• WORK TASK:
Go through the entries, filter for the word "resized", and copy every line that has it.
------------------------------------------------------------------------
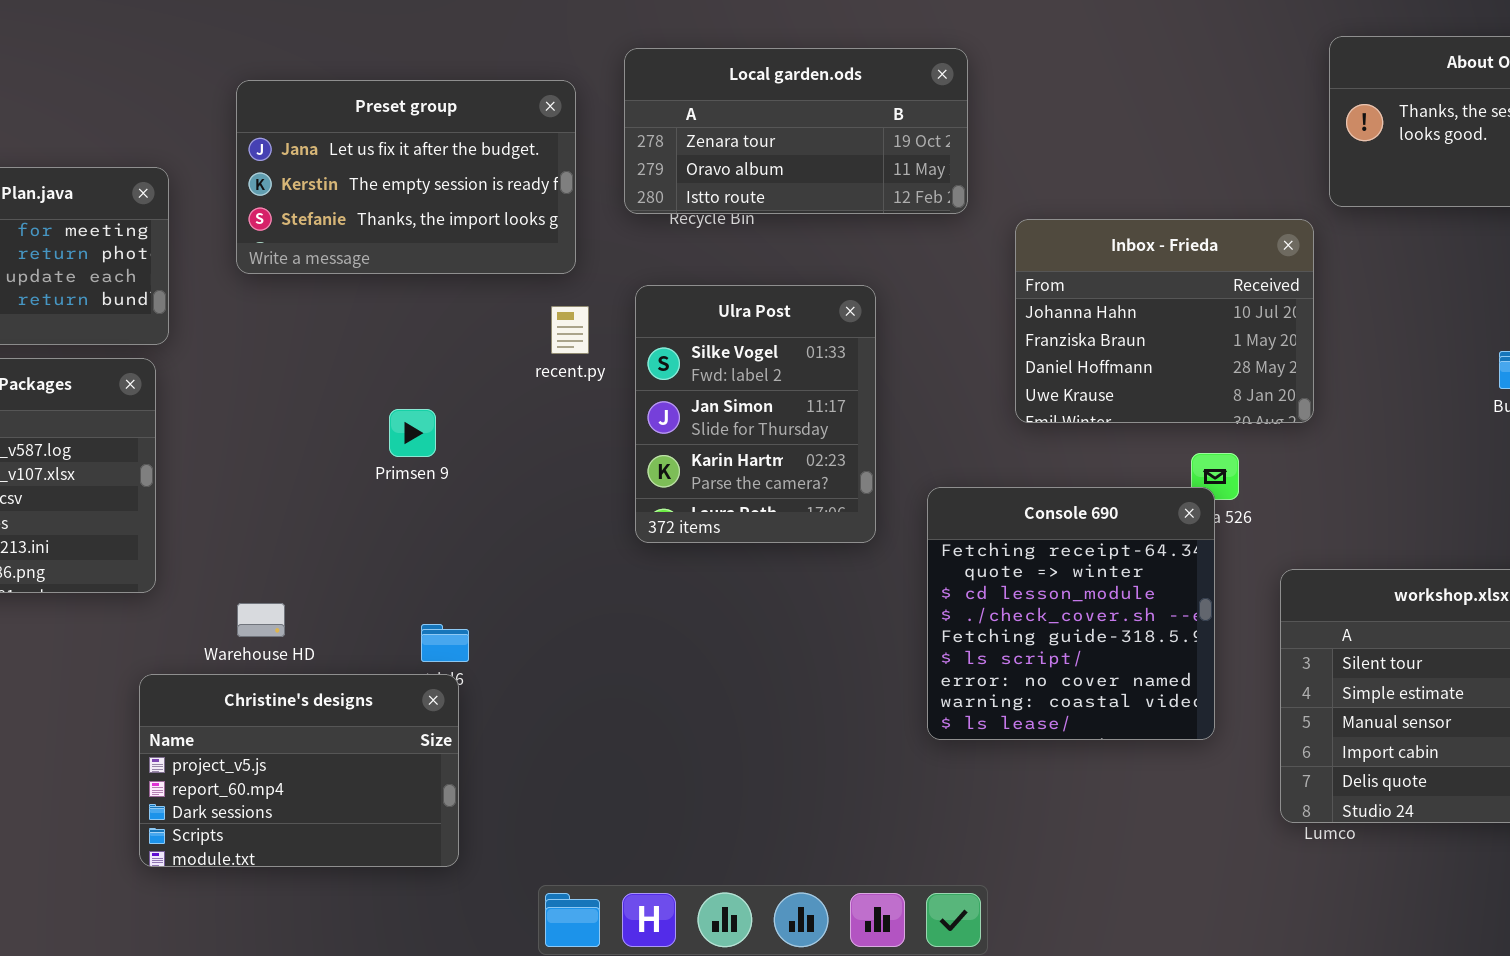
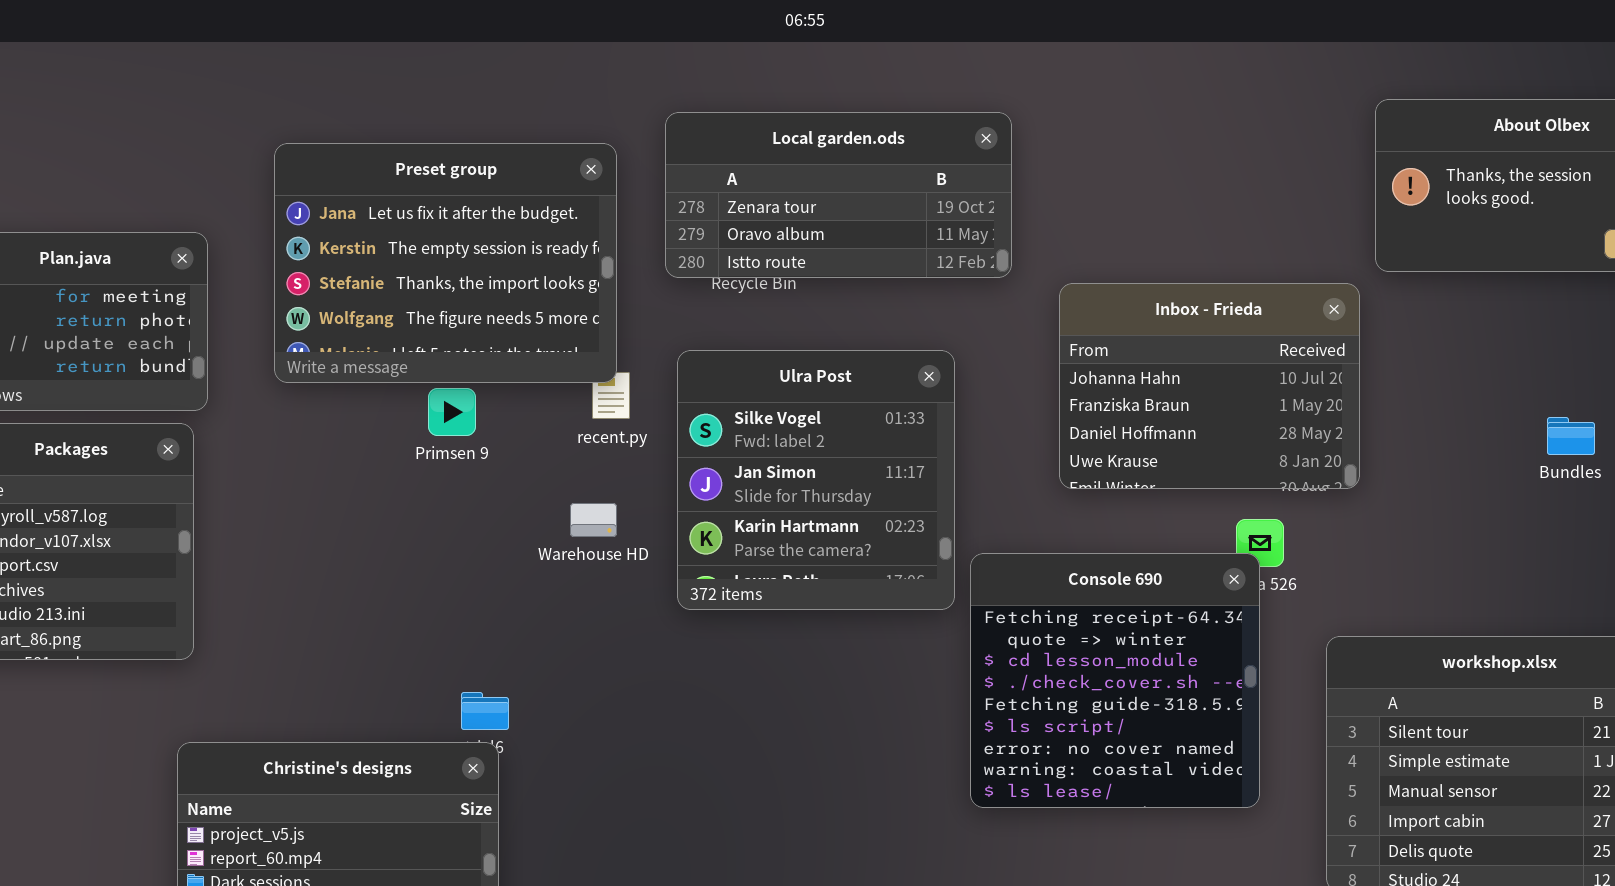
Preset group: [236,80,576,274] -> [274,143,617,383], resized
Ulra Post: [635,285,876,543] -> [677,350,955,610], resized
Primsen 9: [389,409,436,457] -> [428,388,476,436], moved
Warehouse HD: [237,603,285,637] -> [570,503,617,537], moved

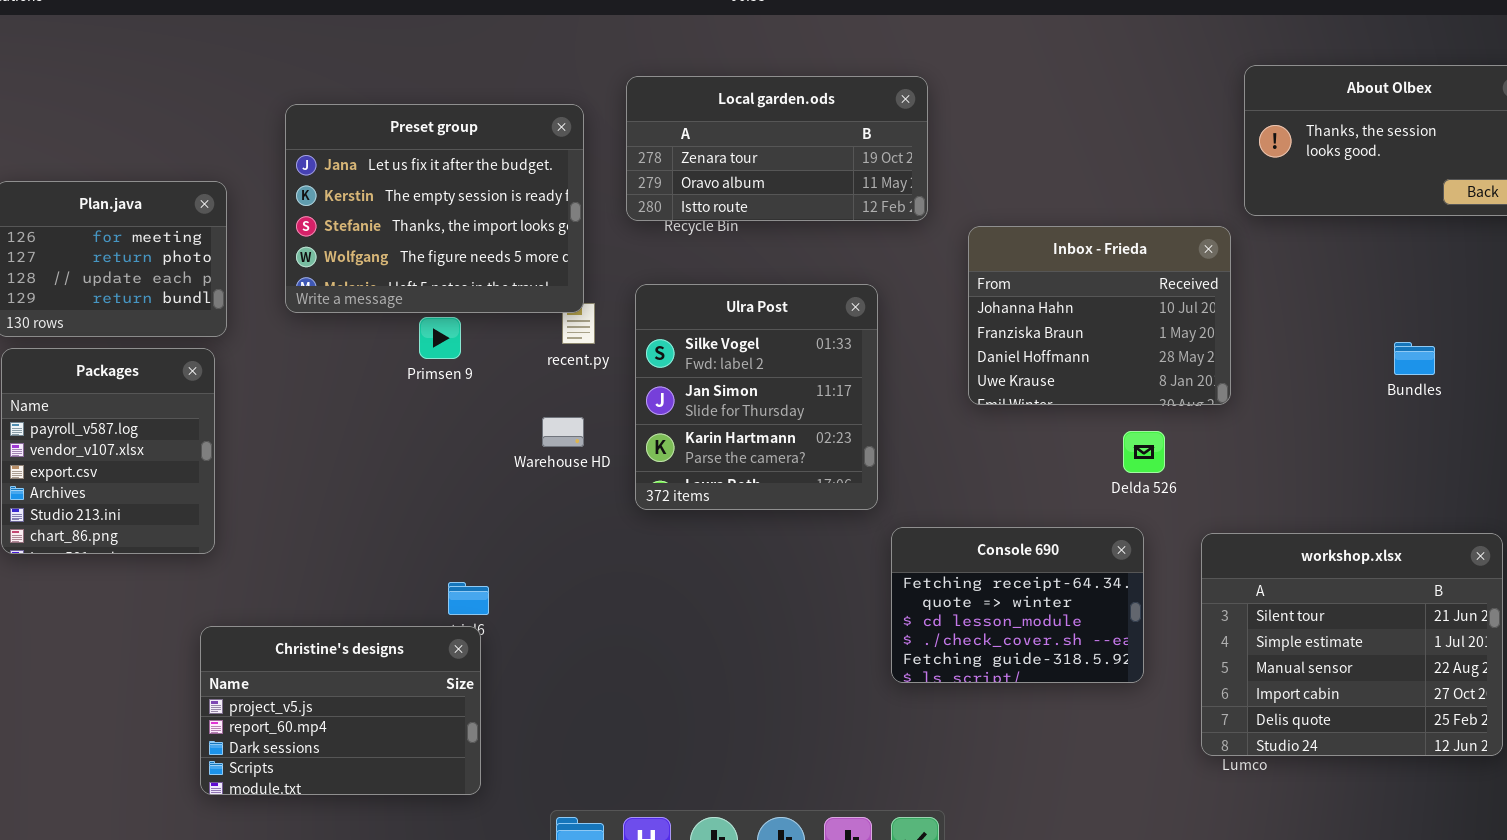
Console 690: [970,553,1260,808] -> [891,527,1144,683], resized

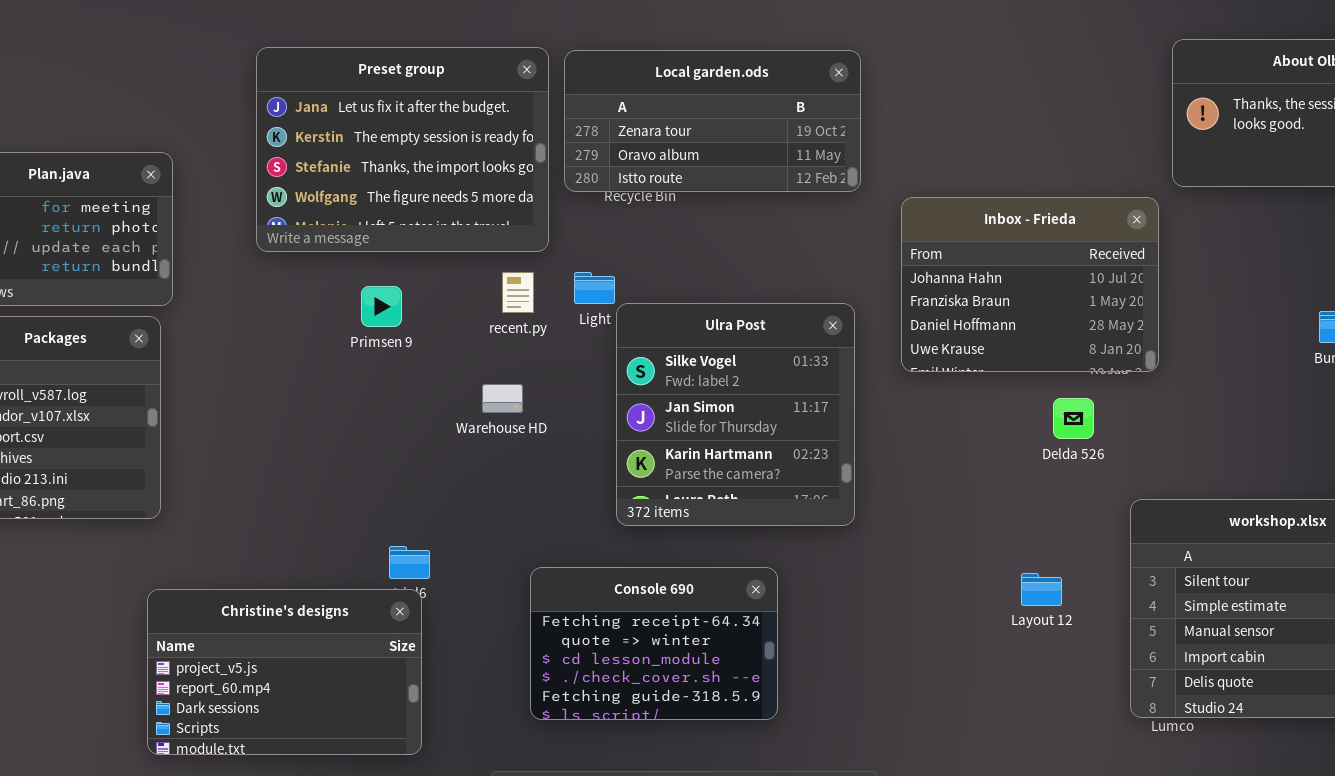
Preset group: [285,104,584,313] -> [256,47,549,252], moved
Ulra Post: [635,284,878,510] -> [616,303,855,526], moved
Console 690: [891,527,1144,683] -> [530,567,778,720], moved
------------------------------------------------------------------------
• SOLUTION:
Preset group: [236,80,576,274] -> [274,143,617,383], resized
Ulra Post: [635,285,876,543] -> [677,350,955,610], resized
Console 690: [970,553,1260,808] -> [891,527,1144,683], resized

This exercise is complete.